What to produce -
Your answer must restate each entry below word for word, with no pictures in it.

(Extracted data entries)
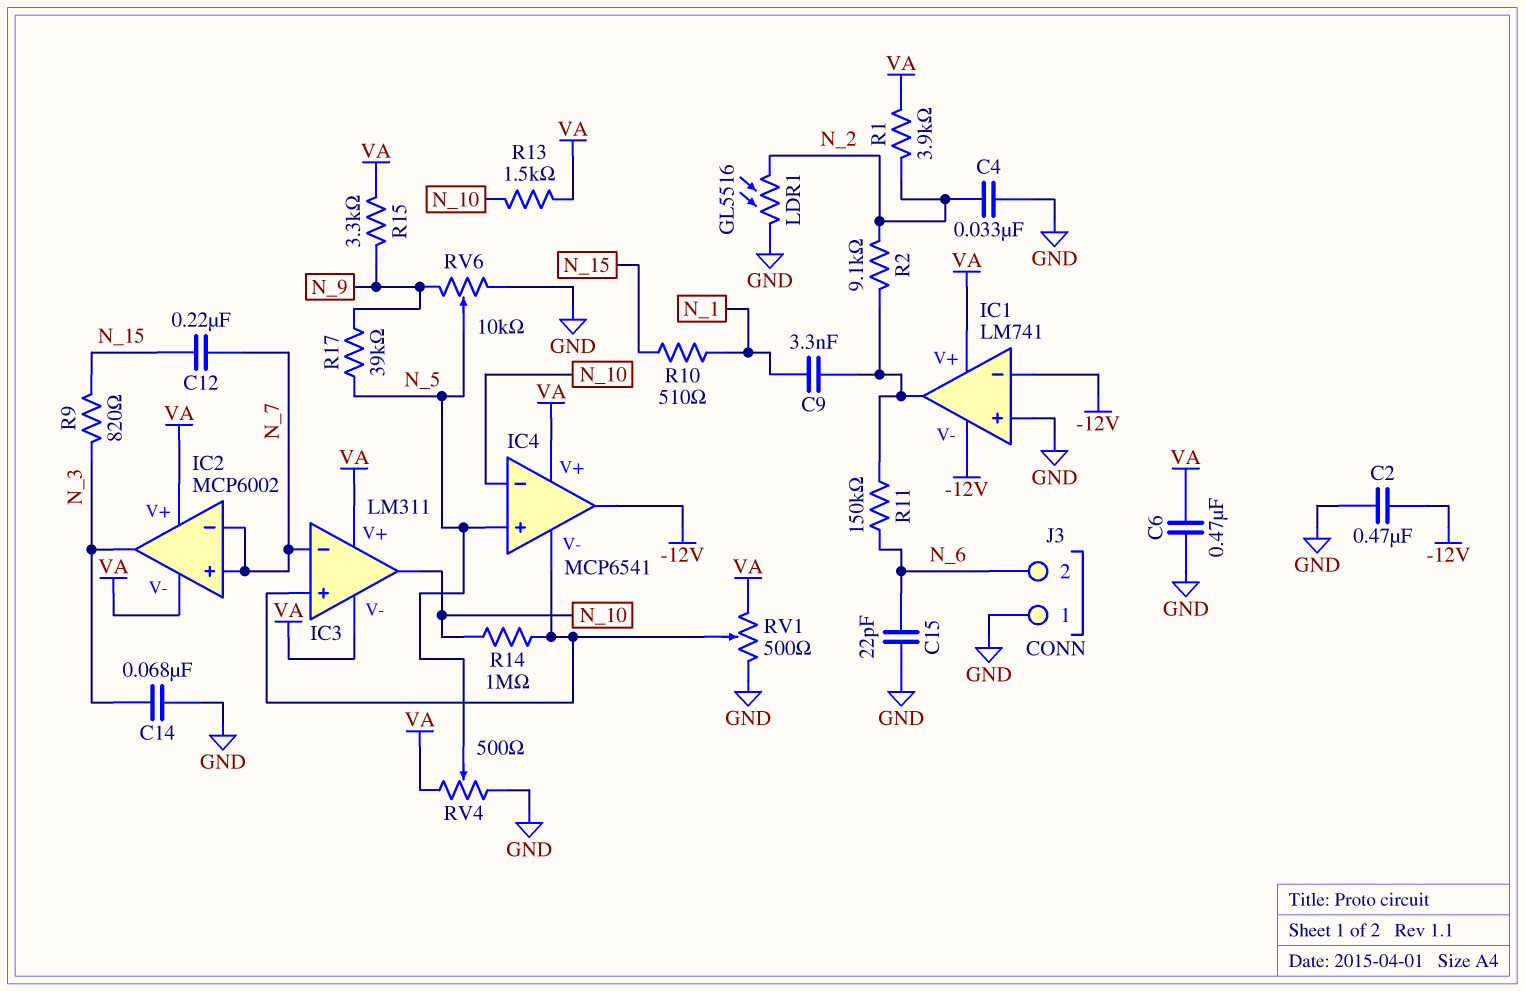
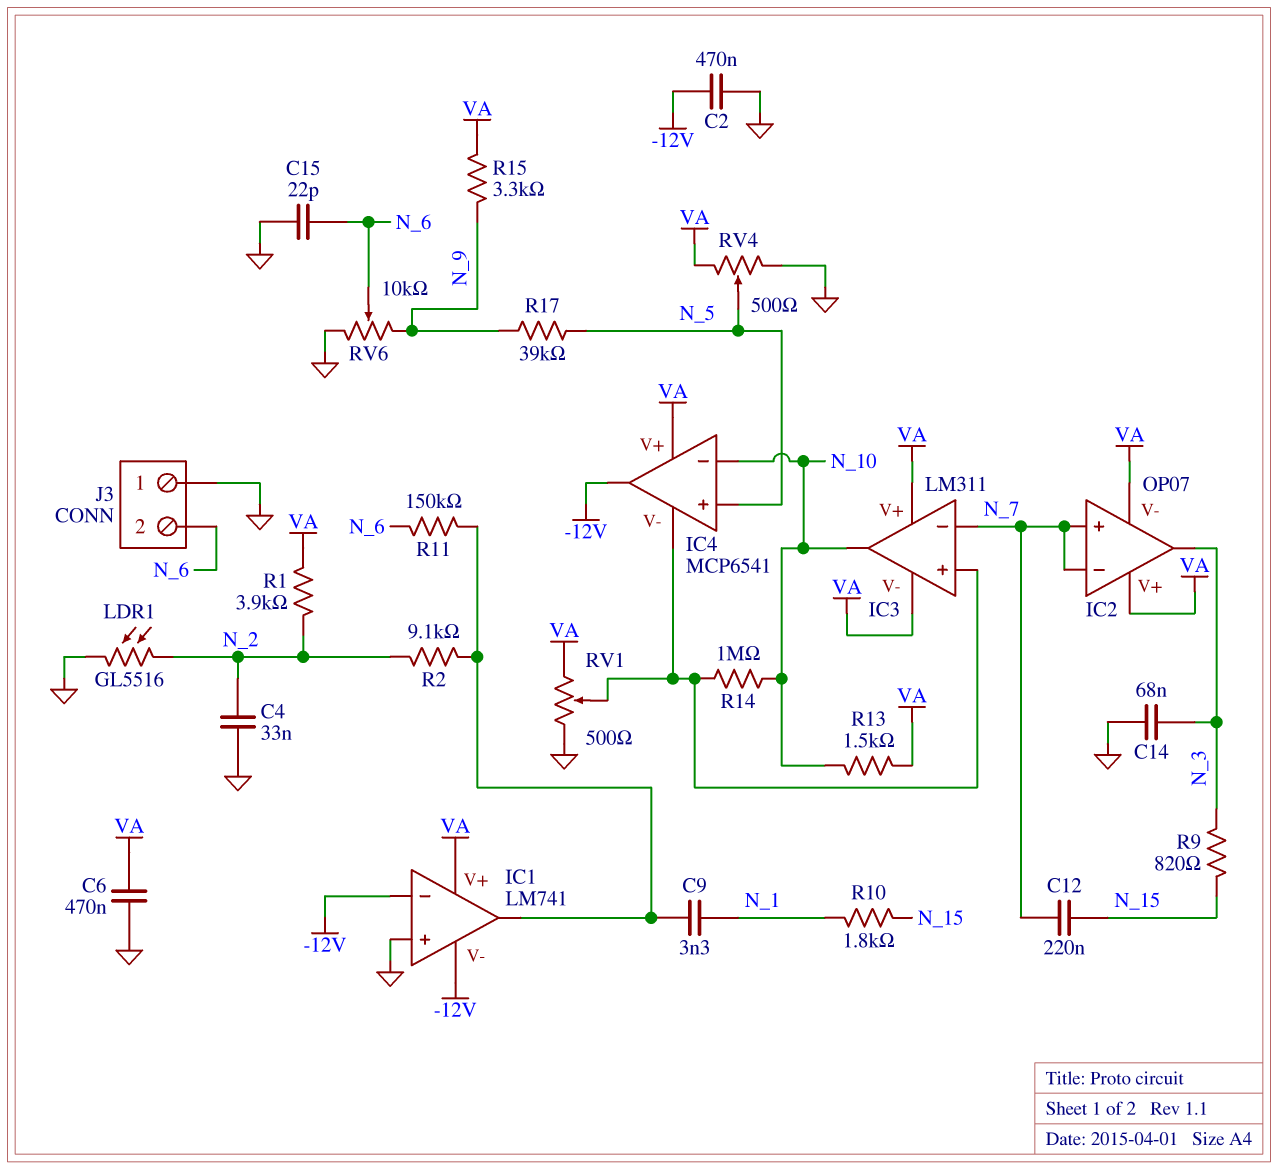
IC2: MCP6002 -> OP07
R10: 510 (N_1, N_15) -> 1.8k (N_1, N_15)
RV6: 10k (GND, N_9, wiper N_5) -> 10k (GND, N_9, wiper N_6)

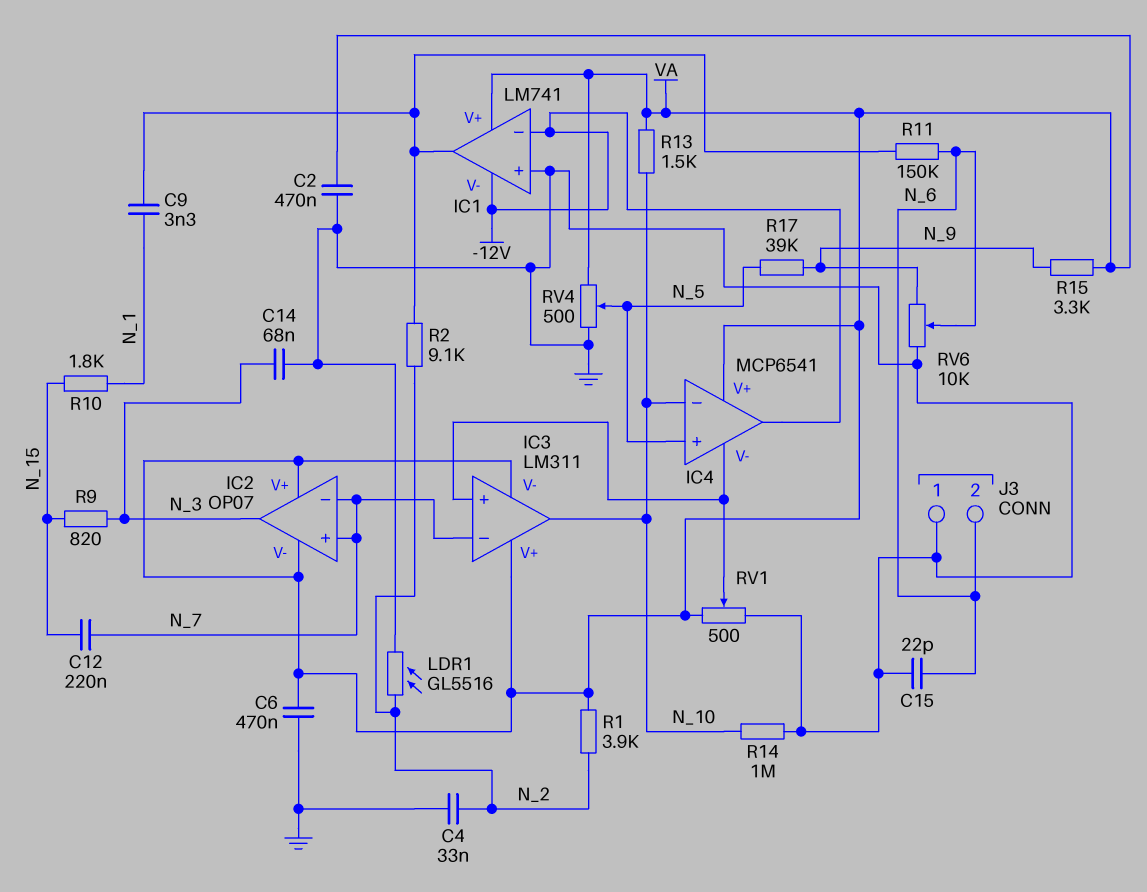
C2: 470nF (-12V, GND) -> 470nF (GND, VA)
R14: 1M (IC3/in+, N_10) -> 1M (GND, N_10)

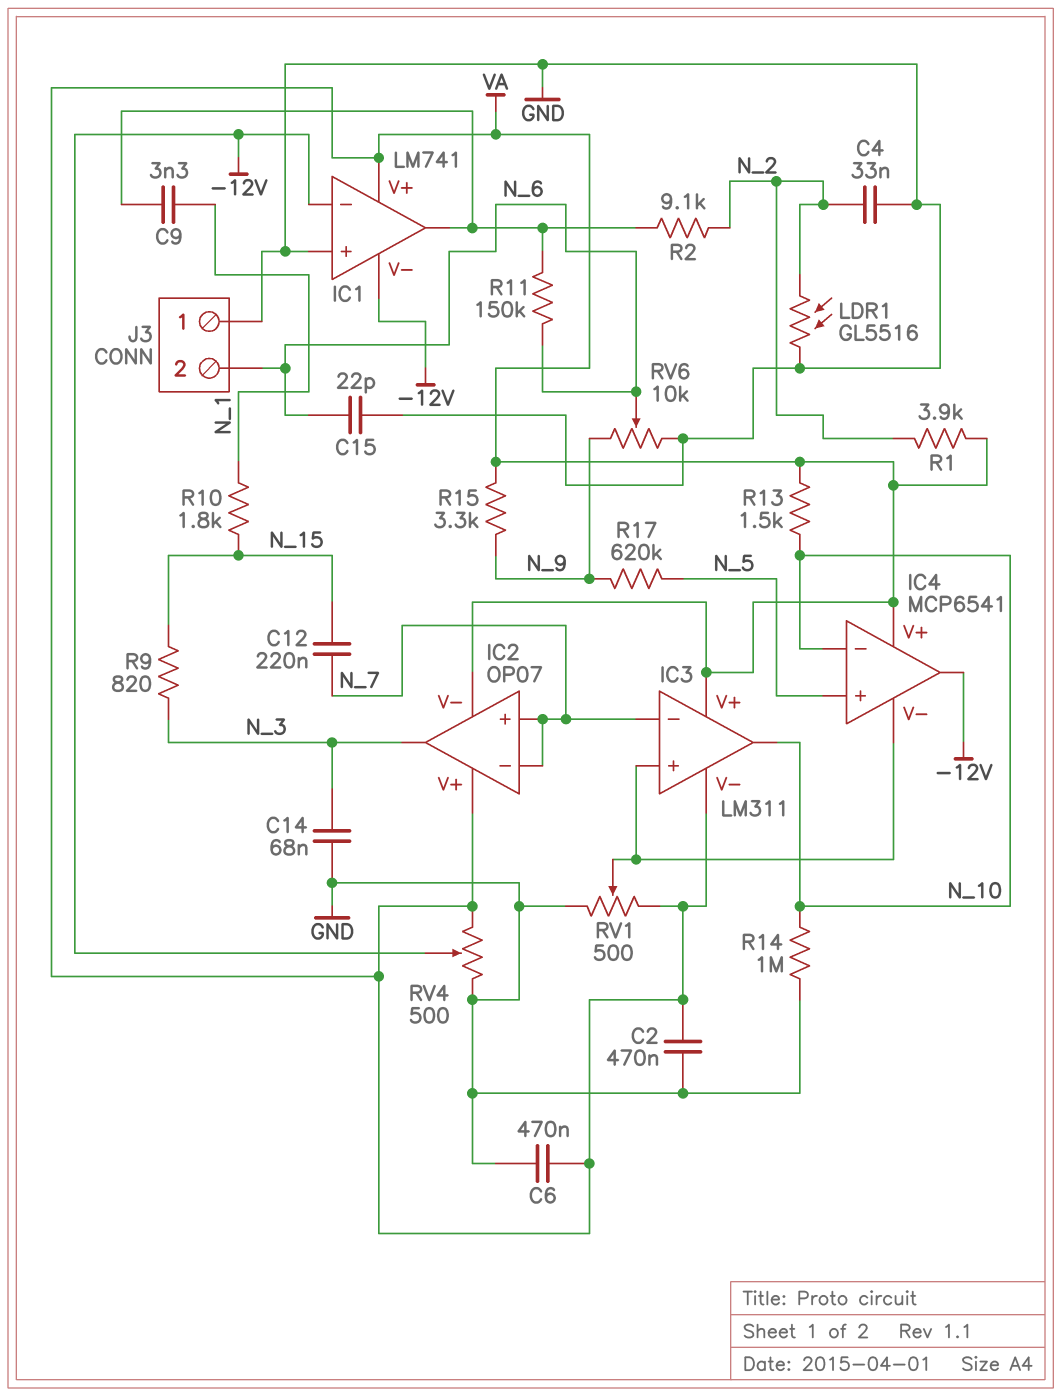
R17: 39k (N_5, N_9) -> 620k (N_5, N_9)
RV4: 500 (GND, VA, wiper N_5) -> 500 (GND, VA, wiper -12V)

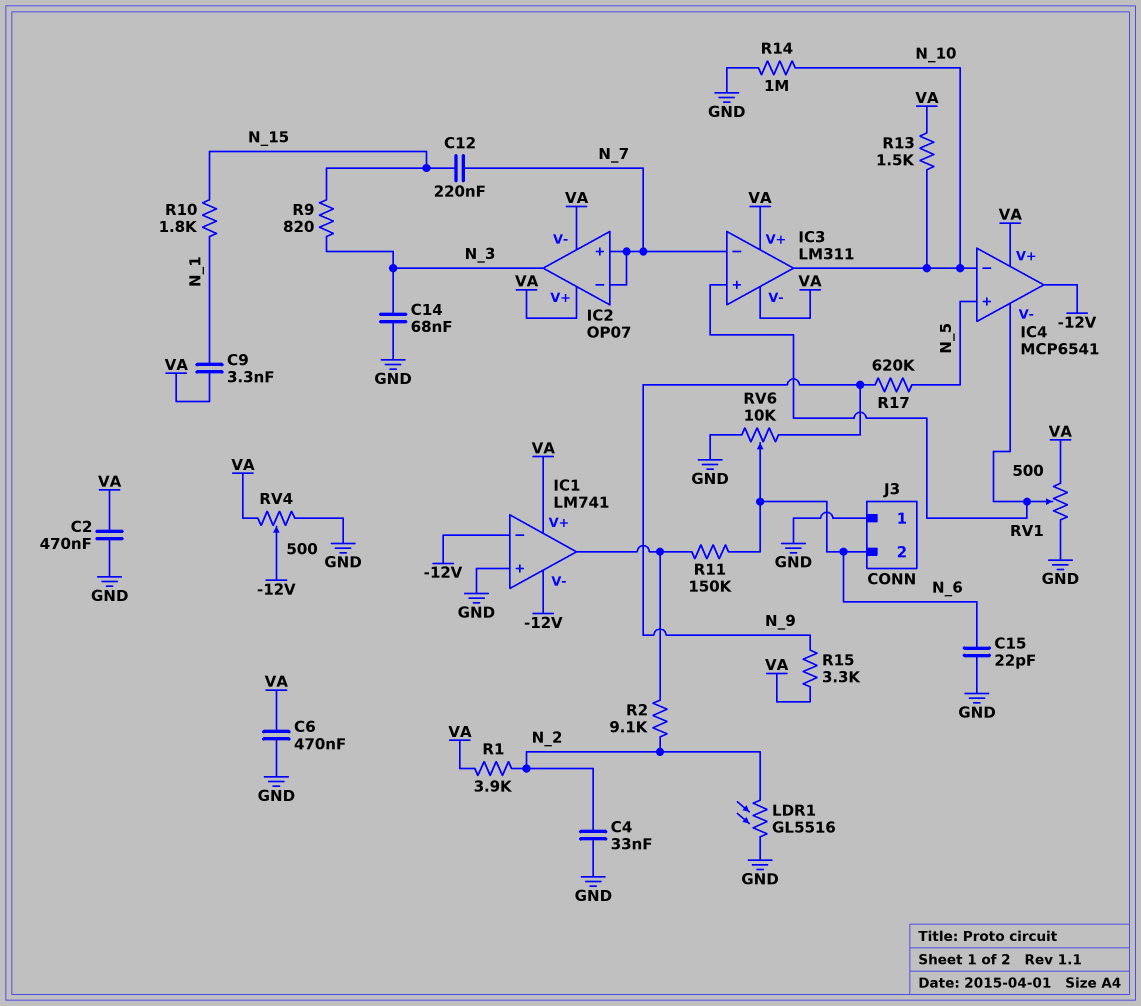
C9: 3.3nF (IC1/out, N_1) -> 3.3nF (N_1, VA)

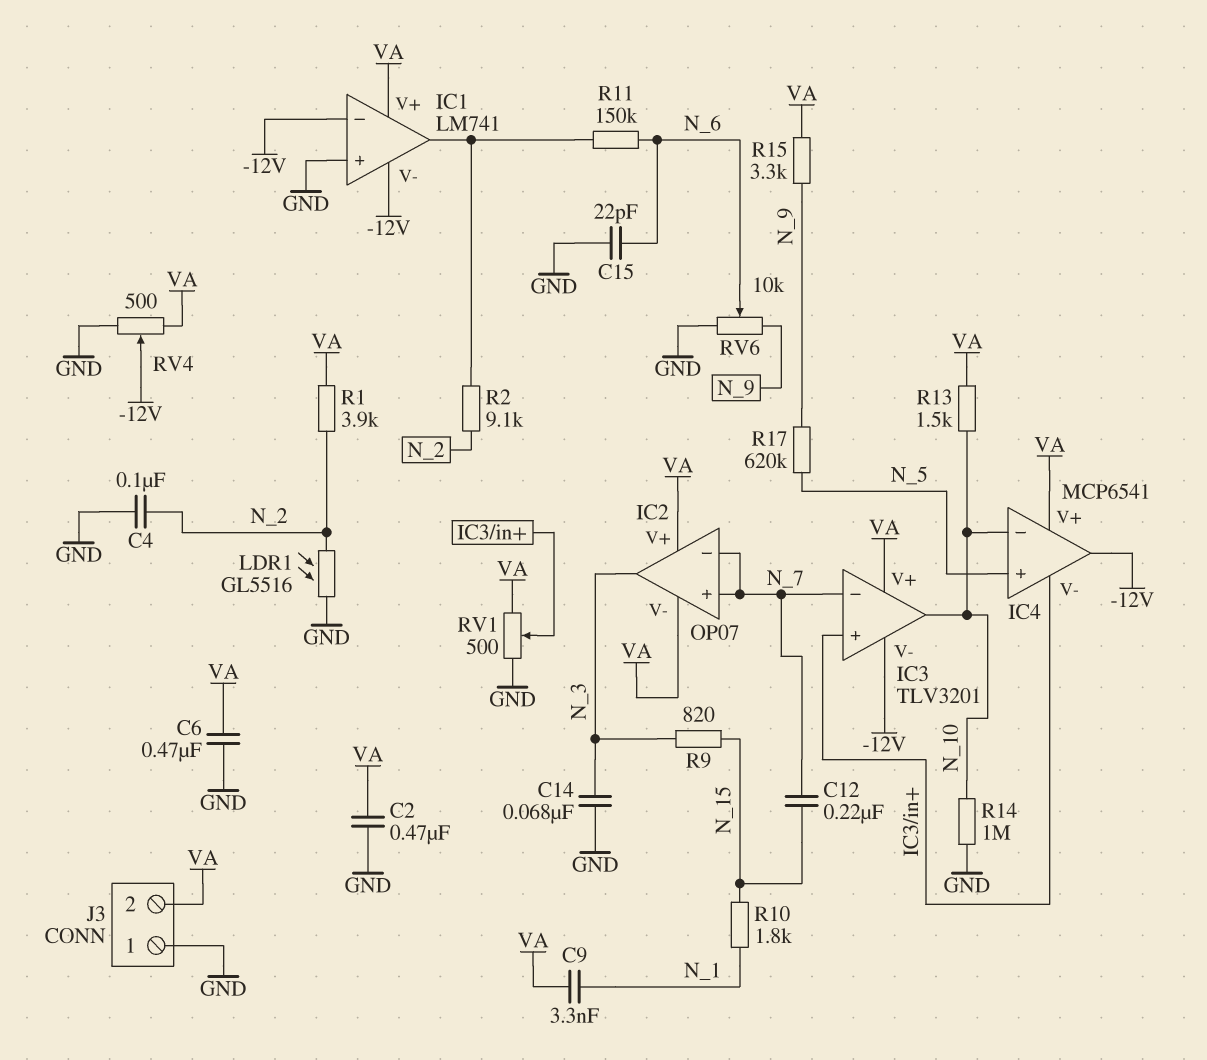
C4: 33nF (GND, N_2) -> 100nF (GND, N_2)
IC3: LM311 -> TLV3201
IC3 pin V-: VA -> -12V
J3 pin 2: N_6 -> VA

Solution for this exercise -
IC2: MCP6002 -> OP07
R10: 510 (N_1, N_15) -> 1.8k (N_1, N_15)
RV6: 10k (GND, N_9, wiper N_5) -> 10k (GND, N_9, wiper N_6)

C2: 470nF (-12V, GND) -> 470nF (GND, VA)
R14: 1M (IC3/in+, N_10) -> 1M (GND, N_10)

R17: 39k (N_5, N_9) -> 620k (N_5, N_9)
RV4: 500 (GND, VA, wiper N_5) -> 500 (GND, VA, wiper -12V)

C9: 3.3nF (IC1/out, N_1) -> 3.3nF (N_1, VA)

C4: 33nF (GND, N_2) -> 100nF (GND, N_2)
IC3: LM311 -> TLV3201
IC3 pin V-: VA -> -12V
J3 pin 2: N_6 -> VA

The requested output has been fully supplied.